▶ _Exercise prompt_
Copy out the entries below exactly as they stand, but only from the line containing "none -> Kubus [rot] <487,348,533,399>" through the line containing "Kopfhörer [braun] <501,182,584,246>".

▶ _Given data_
BEGIN
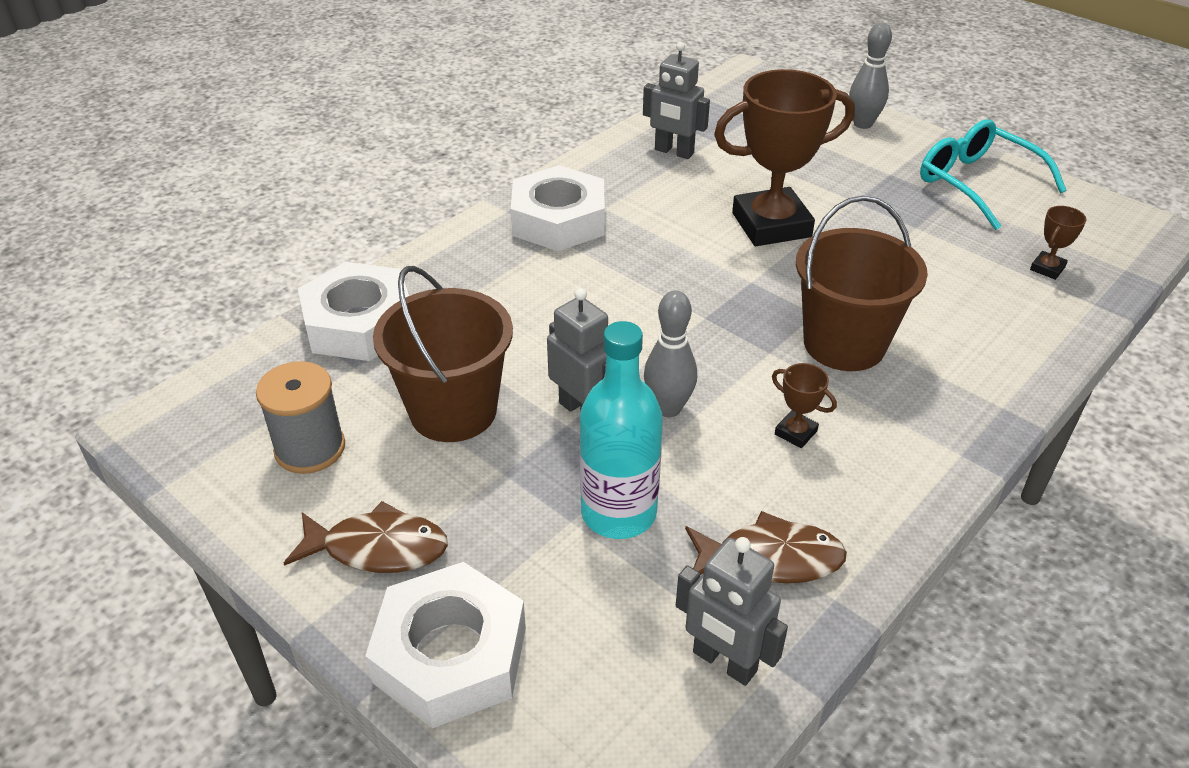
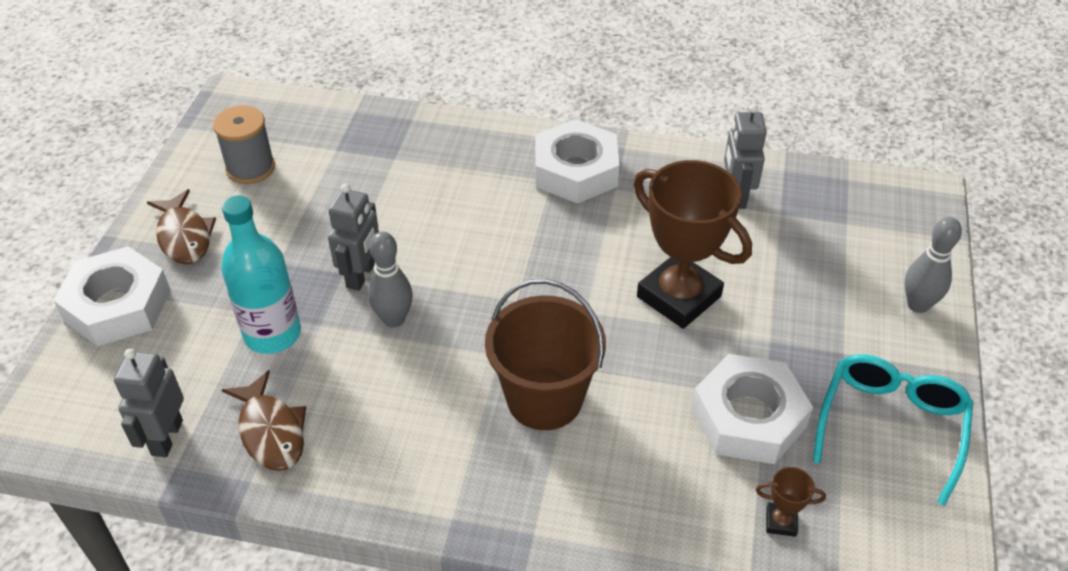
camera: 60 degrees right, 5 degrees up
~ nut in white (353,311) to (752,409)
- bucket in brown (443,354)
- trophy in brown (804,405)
END
BEGIN
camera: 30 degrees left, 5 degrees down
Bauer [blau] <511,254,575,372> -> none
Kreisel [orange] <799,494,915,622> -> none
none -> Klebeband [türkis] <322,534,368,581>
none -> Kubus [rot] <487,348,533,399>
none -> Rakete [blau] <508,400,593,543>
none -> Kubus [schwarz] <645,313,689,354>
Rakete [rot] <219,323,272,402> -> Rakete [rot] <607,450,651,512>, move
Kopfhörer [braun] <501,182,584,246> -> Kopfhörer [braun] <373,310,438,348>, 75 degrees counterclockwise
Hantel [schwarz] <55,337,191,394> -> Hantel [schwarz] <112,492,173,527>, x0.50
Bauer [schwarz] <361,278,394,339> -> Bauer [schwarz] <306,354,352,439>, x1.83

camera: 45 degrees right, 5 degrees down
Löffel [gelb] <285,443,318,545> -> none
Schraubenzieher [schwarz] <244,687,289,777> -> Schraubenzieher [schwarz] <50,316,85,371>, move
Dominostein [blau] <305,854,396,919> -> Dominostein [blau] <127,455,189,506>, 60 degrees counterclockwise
END
▶ _Completed task_
none -> Kubus [rot] <487,348,533,399>
none -> Rakete [blau] <508,400,593,543>
none -> Kubus [schwarz] <645,313,689,354>
Rakete [rot] <219,323,272,402> -> Rakete [rot] <607,450,651,512>, move
Kopfhörer [braun] <501,182,584,246> -> Kopfhörer [braun] <373,310,438,348>, 75 degrees counterclockwise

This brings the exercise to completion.